▼

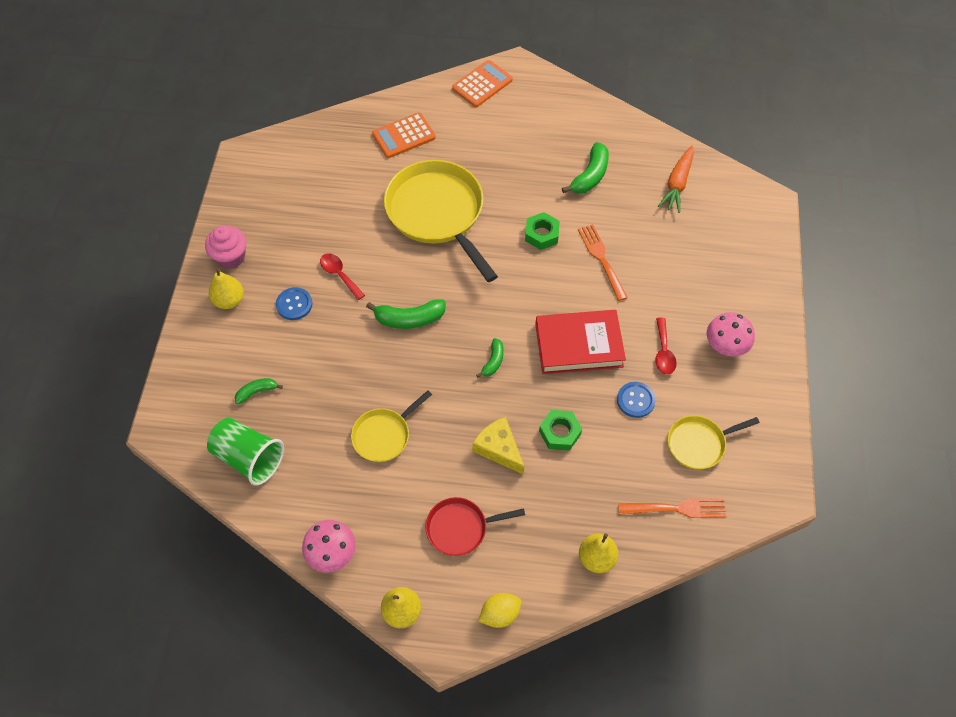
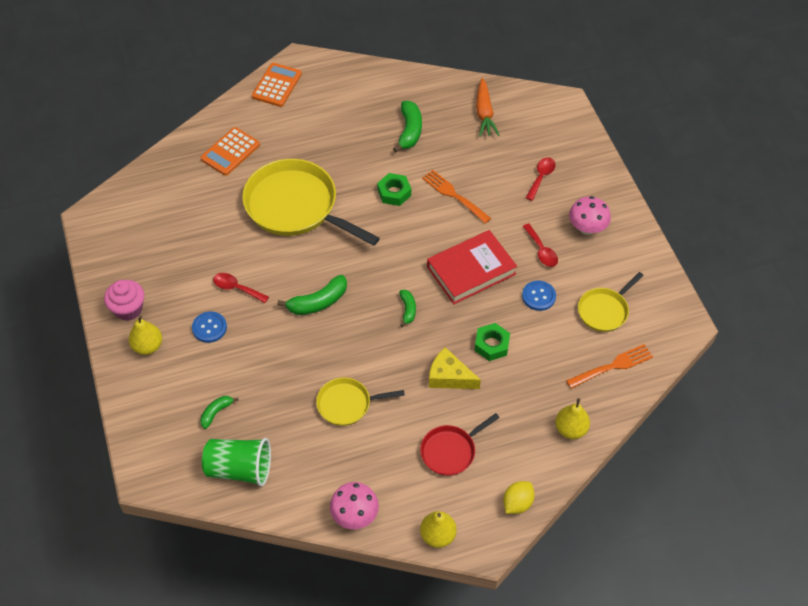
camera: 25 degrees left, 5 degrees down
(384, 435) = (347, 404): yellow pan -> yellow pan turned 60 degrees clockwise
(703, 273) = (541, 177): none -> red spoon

▲

### Directions
A faithful, picture-free copy of the material is what this task asks for.

### Task output
camera: 25 degrees left, 5 degrees down
(384, 435) = (347, 404): yellow pan -> yellow pan turned 60 degrees clockwise
(703, 273) = (541, 177): none -> red spoon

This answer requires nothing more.